Task details:
Your answer should hold exactly the lines from the one with "exchanged | BROWN" through the final line of the data below, reproduced as written.

Input records:

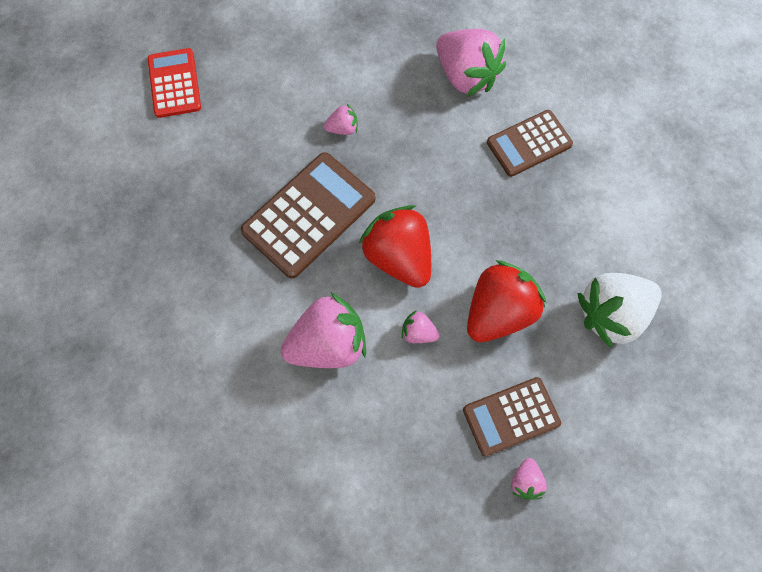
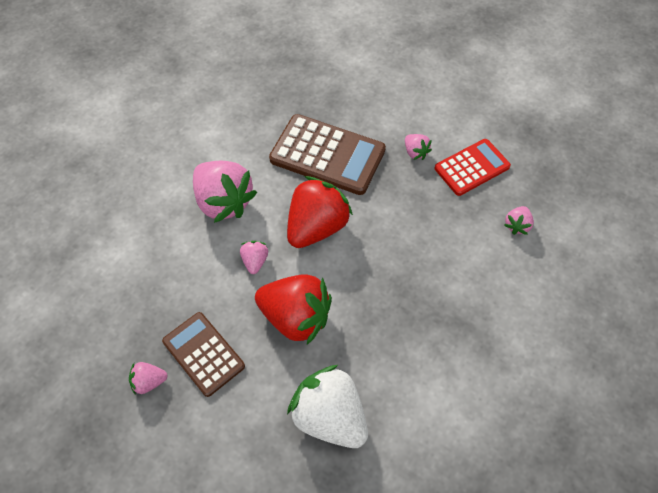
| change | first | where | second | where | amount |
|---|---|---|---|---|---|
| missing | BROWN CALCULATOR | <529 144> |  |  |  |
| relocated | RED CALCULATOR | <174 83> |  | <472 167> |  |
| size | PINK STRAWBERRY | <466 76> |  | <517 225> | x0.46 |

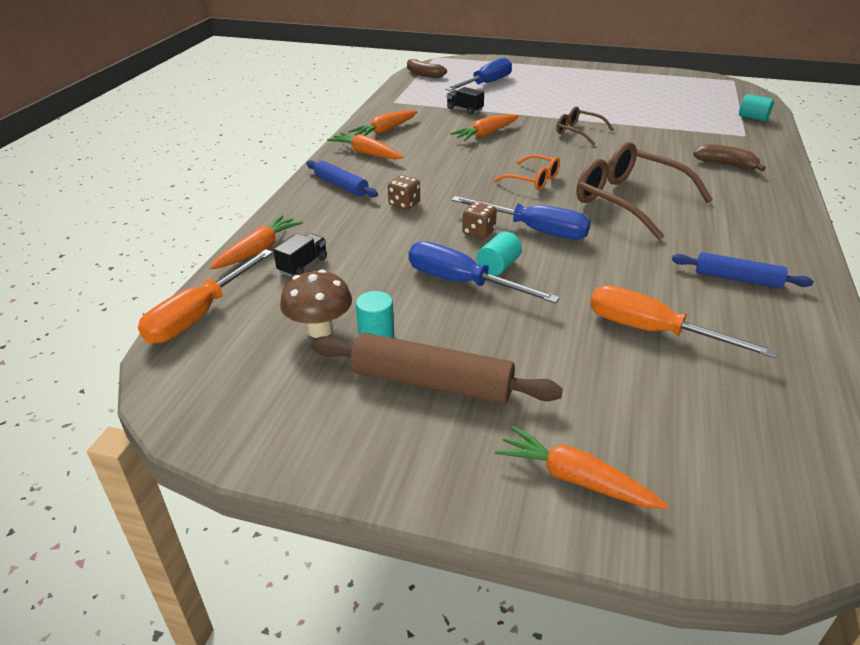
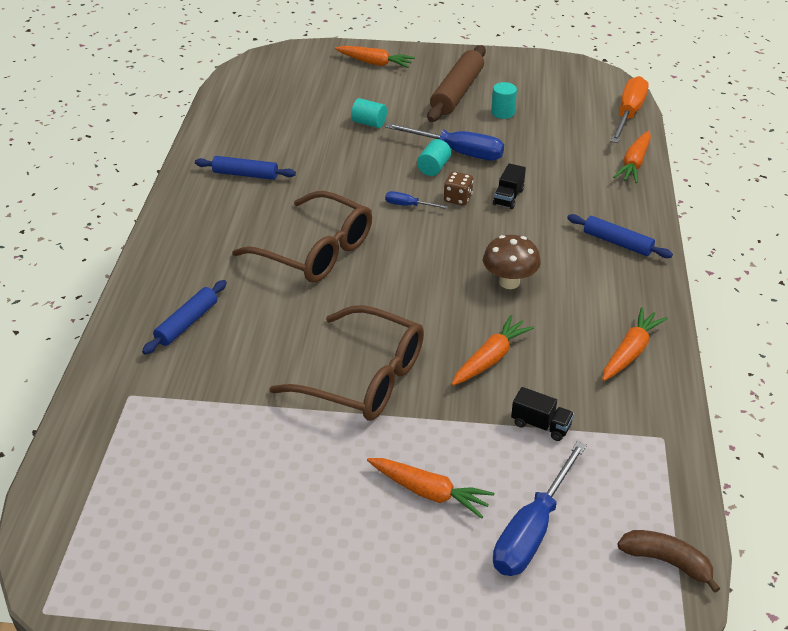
| change | first | where | second | where | amount |
|---|---|---|---|---|---|
| missing | BROWN DICE | <404 204> |  |  |  |
| missing | ORANGE GLASSES | <533 180> |  |  |  |
| missing | ORANGE SCREWDRIVER | <653 331> |  |  |  |
| relocated | BLACK TRUCK | <303 265> |  | <508 197> |  |
| relocated | BROWN MUSHROOM | <320 330> |  | <509 282> |  |
| relocated | ORANGE CARROT | <366 153> |  | <429 492> |  |
| relocated | TURQUOISE CYLINDER | <753 118> |  | <369 123> |  |
| exchanged | BROWN BANANA | <726 164> | BLUE ROLLING PIN | <187 323> |  |
| spun | BROWN ROLLING PIN | <432 382> |  | <457 92> | 75 degrees counterclockwise |
| size | BLUE SCREWDRIVER | <534 230> |  | <408 205> | x0.48 |
| size | BROWN GLASSES | <578 132> |  | <363 378> | x1.88 |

Reply:
| exchanged | BROWN BANANA | <726 164> | BLUE ROLLING PIN | <187 323> |  |
| spun | BROWN ROLLING PIN | <432 382> |  | <457 92> | 75 degrees counterclockwise |
| size | BLUE SCREWDRIVER | <534 230> |  | <408 205> | x0.48 |
| size | BROWN GLASSES | <578 132> |  | <363 378> | x1.88 |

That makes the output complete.